▶ _TASK INSTRUCTIONS_
In the entries that follow, the lines from the line containing "L2: 1mH (J1/1, N6) -> 1mH (+12V, J1/1)" up to and including the line containing "TR3: NPN S8050" must be copied exactly, with pictures omitted.

▶ _DATA SUPPLIED_
- - - -

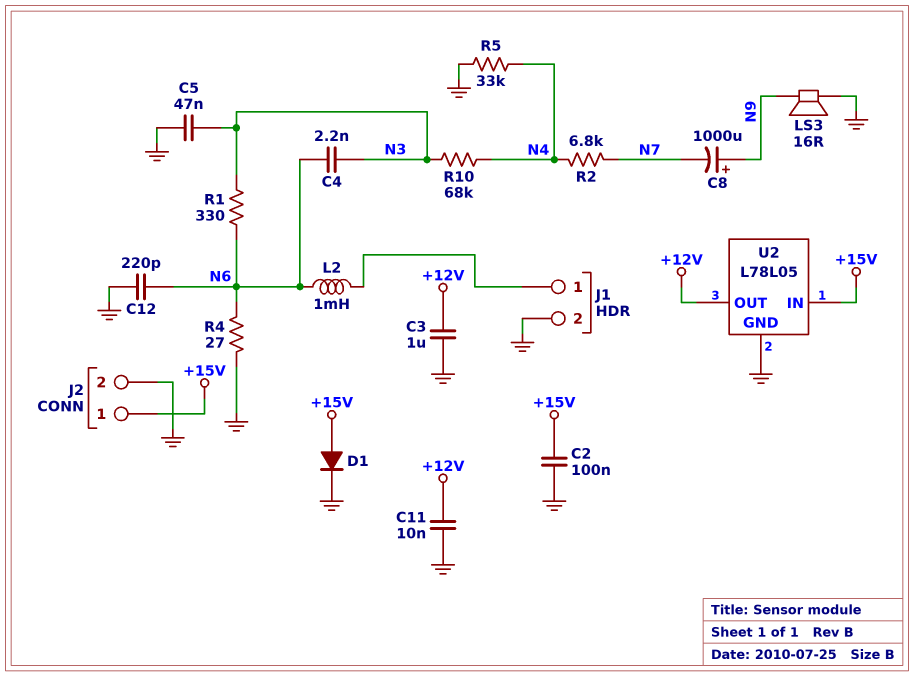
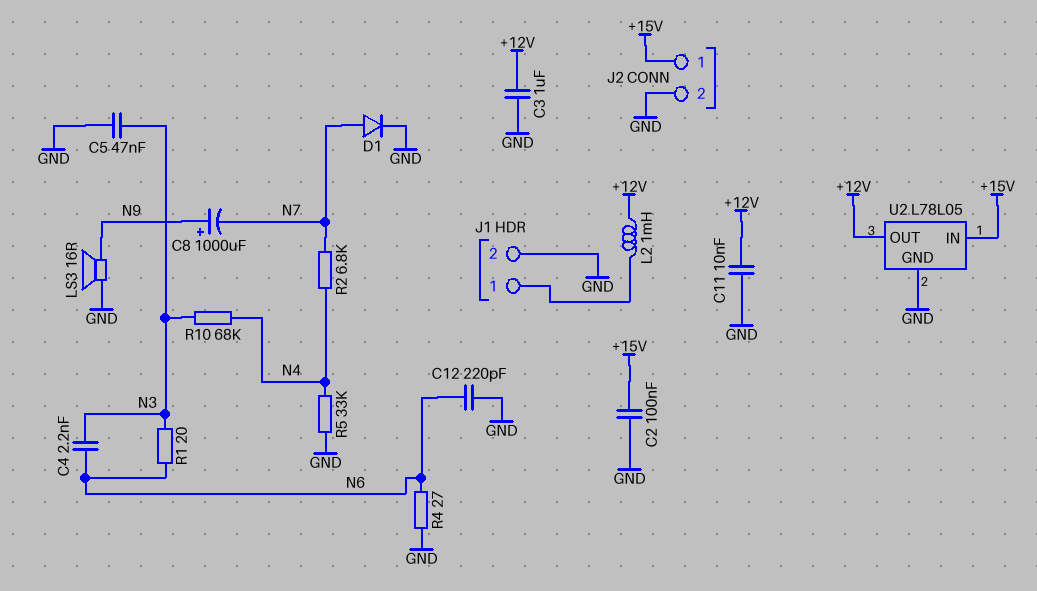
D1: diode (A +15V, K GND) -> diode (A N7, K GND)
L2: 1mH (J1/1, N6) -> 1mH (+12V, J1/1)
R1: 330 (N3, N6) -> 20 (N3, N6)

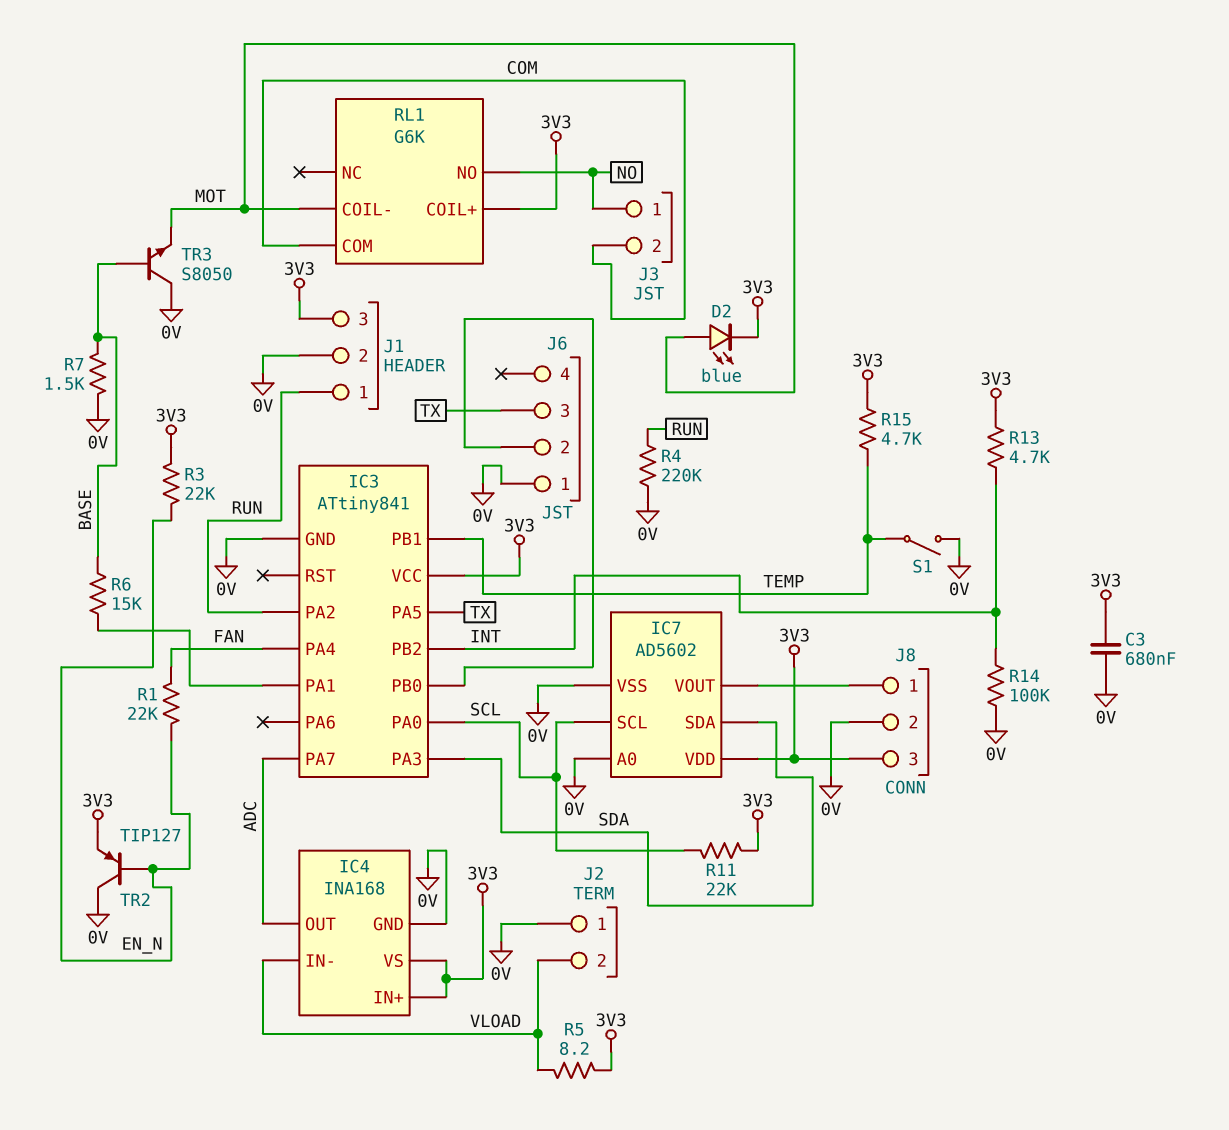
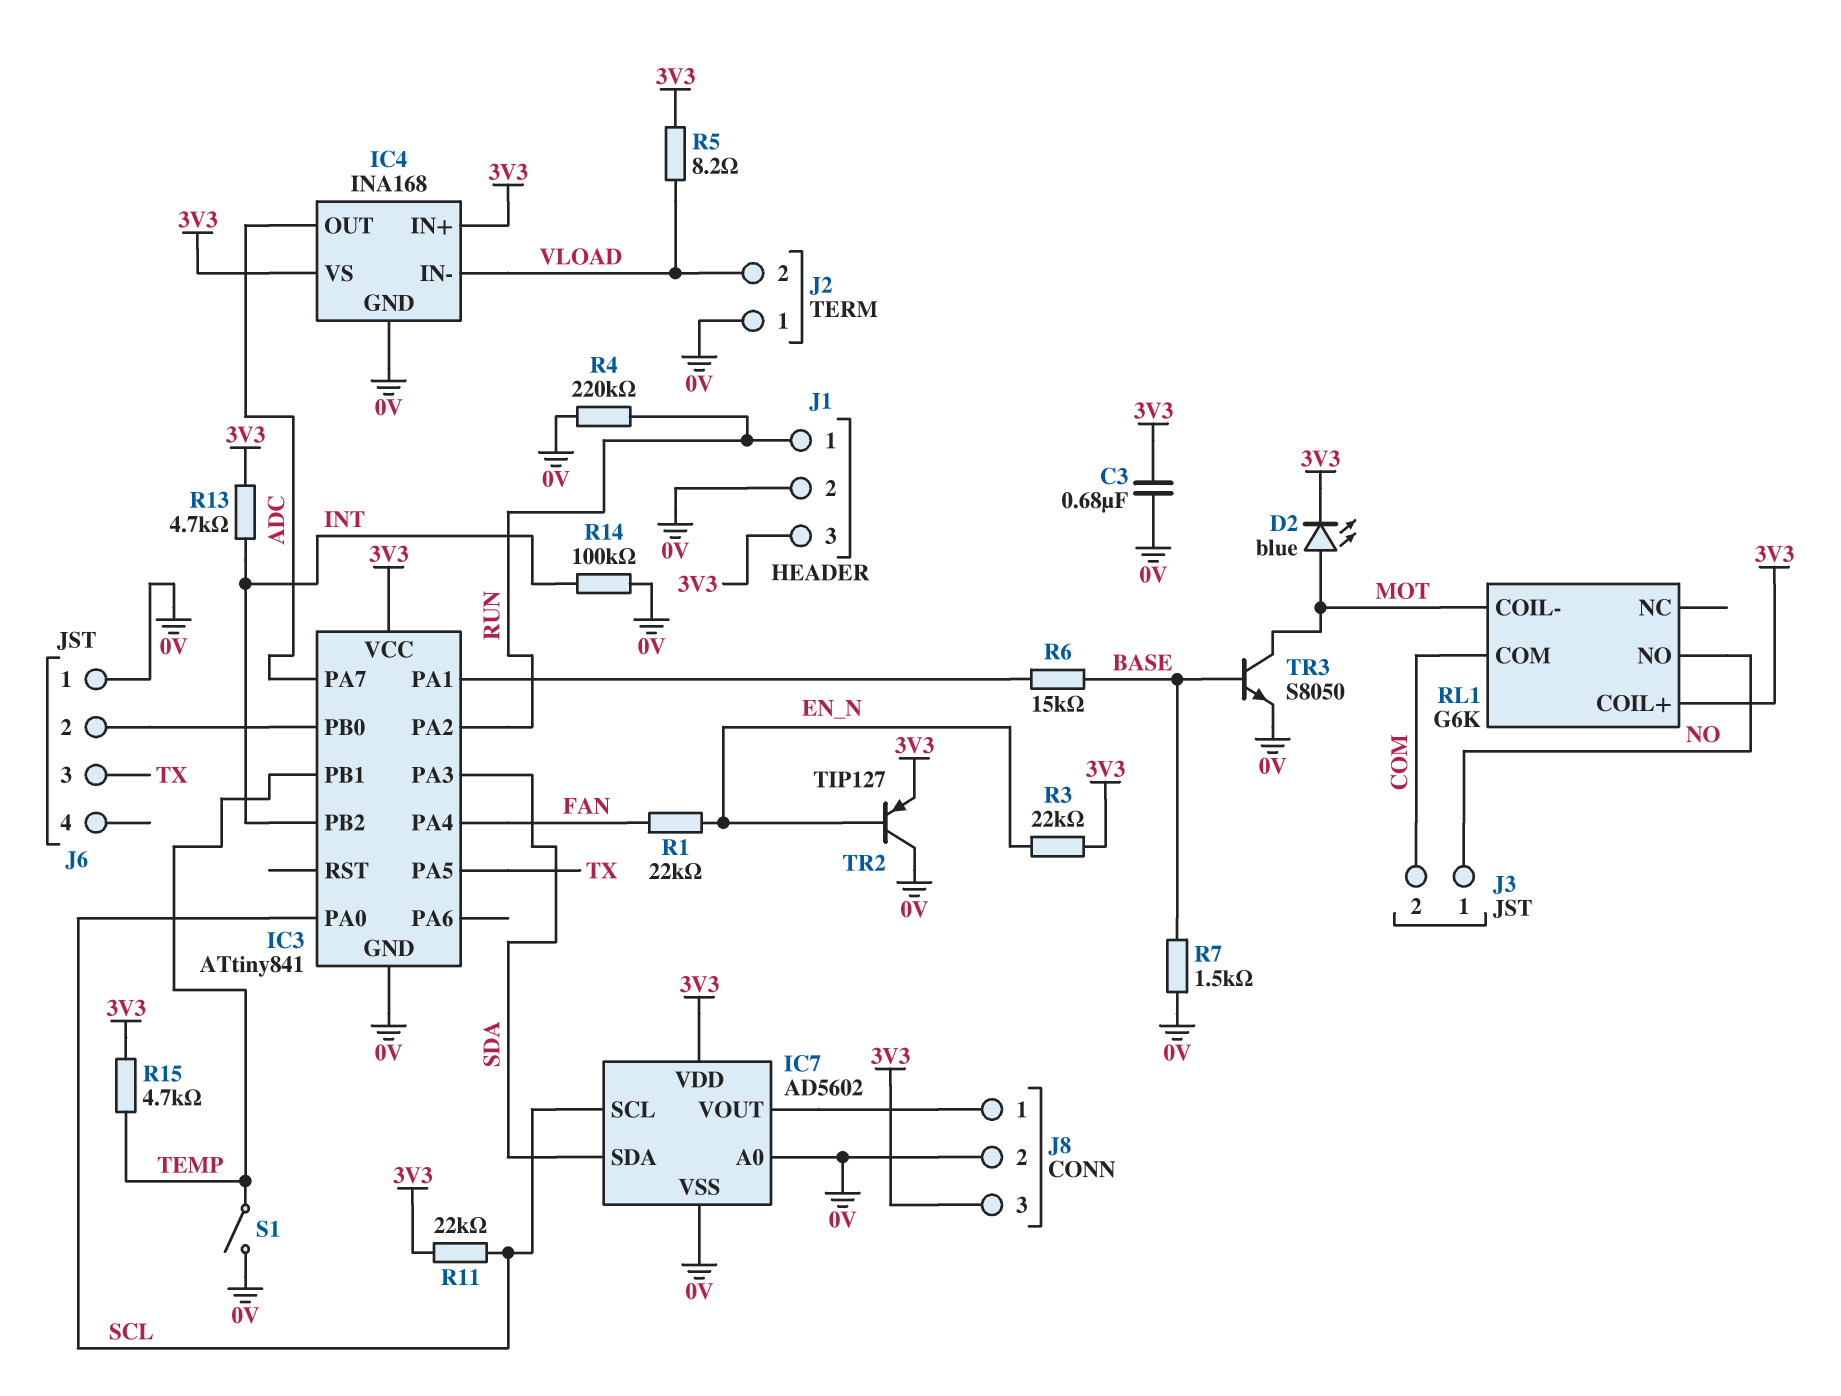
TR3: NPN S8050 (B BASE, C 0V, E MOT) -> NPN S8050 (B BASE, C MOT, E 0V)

- - - -

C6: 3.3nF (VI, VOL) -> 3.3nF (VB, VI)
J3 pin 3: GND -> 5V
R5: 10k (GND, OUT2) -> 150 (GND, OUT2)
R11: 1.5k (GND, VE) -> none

- - - -

▶ _THE ANSWER_
L2: 1mH (J1/1, N6) -> 1mH (+12V, J1/1)
R1: 330 (N3, N6) -> 20 (N3, N6)

TR3: NPN S8050 (B BASE, C 0V, E MOT) -> NPN S8050 (B BASE, C MOT, E 0V)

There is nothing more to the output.